Dataset entries START
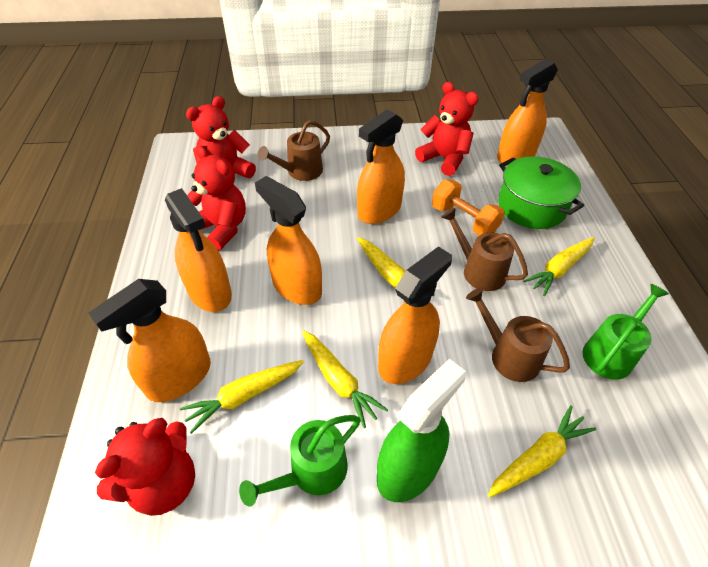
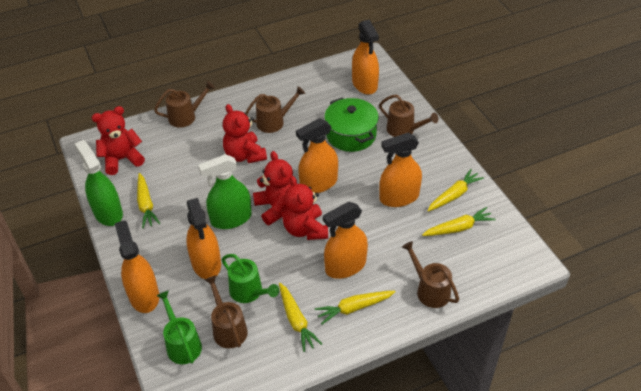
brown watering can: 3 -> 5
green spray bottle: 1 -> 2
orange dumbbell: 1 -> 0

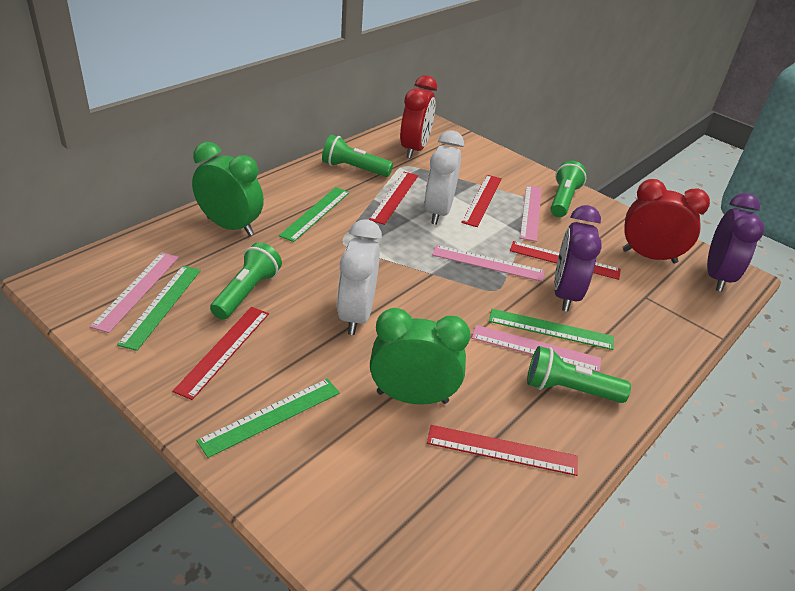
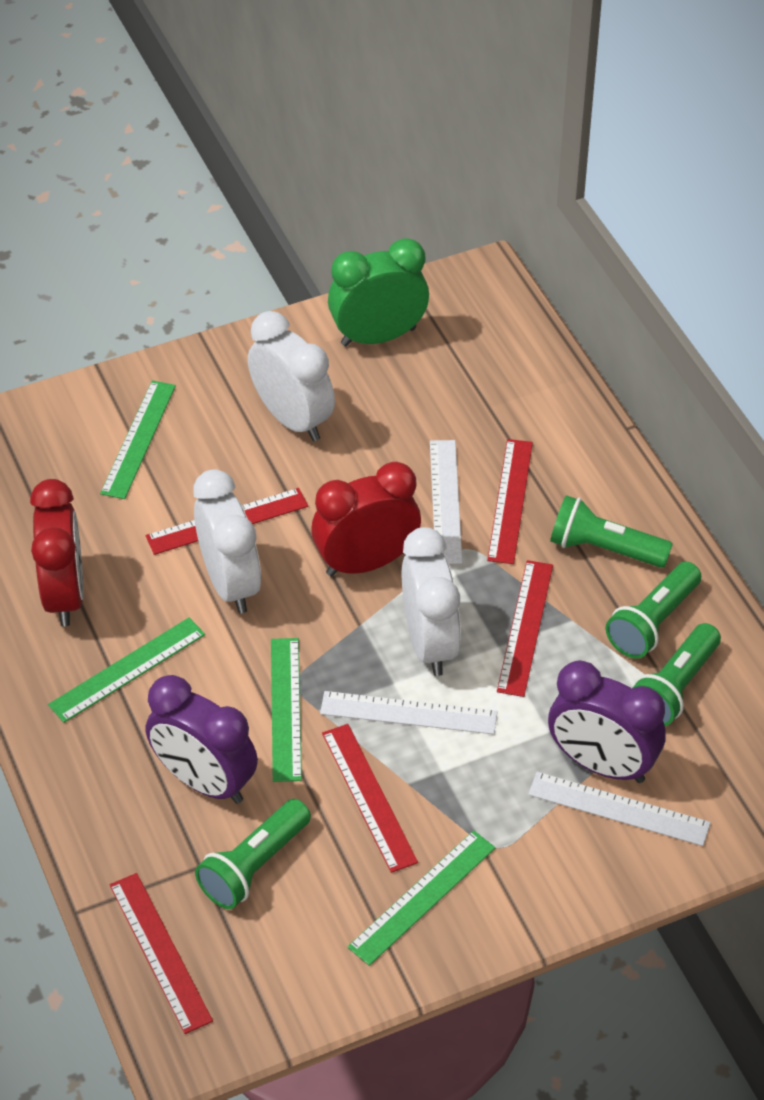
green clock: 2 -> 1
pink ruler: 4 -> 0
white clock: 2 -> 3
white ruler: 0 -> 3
Dataset entries END
Dataset entries START
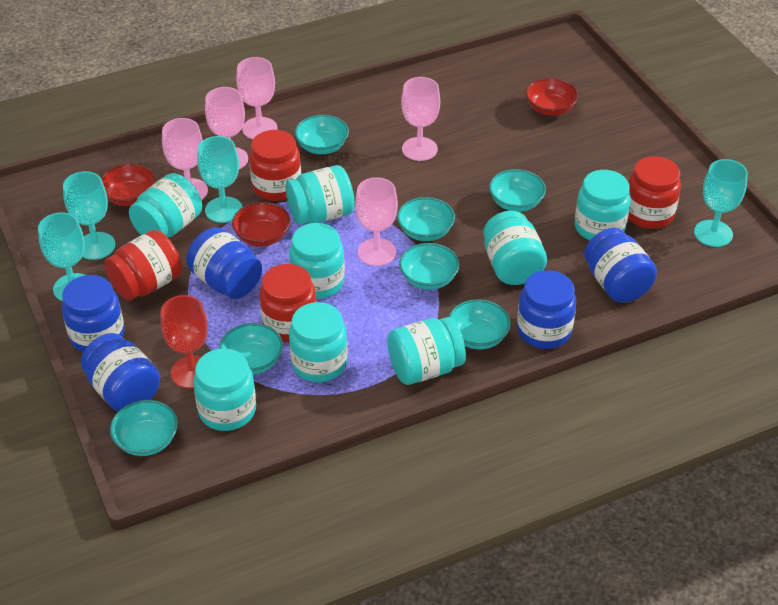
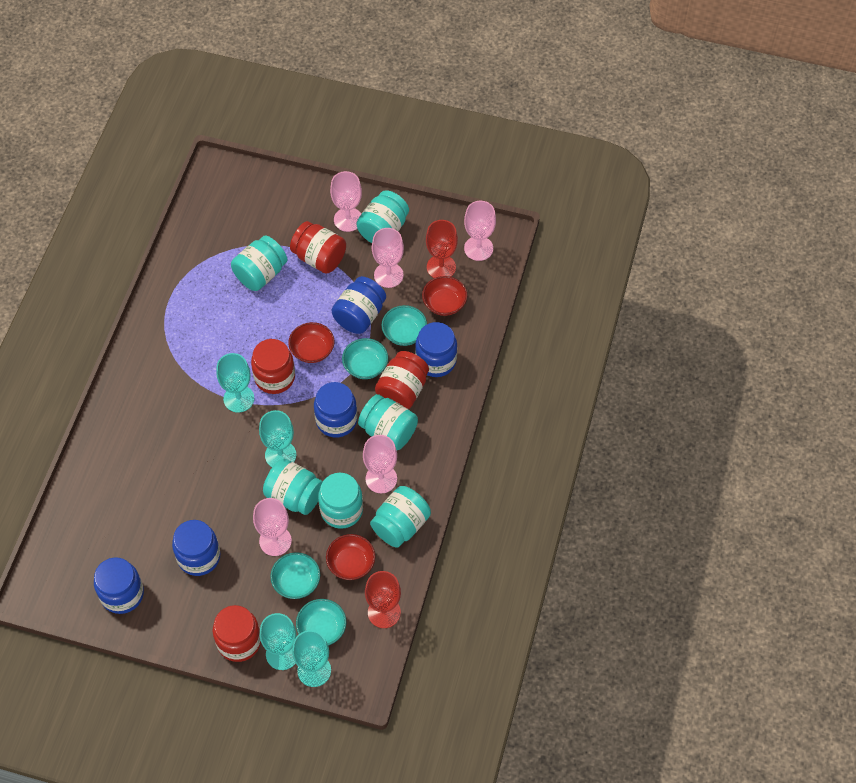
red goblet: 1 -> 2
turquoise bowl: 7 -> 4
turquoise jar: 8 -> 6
Dataset entries END
# Activity:
In the records, find every line that has the string "green" and copy it.

# Reply to the task:
green spray bottle: 1 -> 2
green clock: 2 -> 1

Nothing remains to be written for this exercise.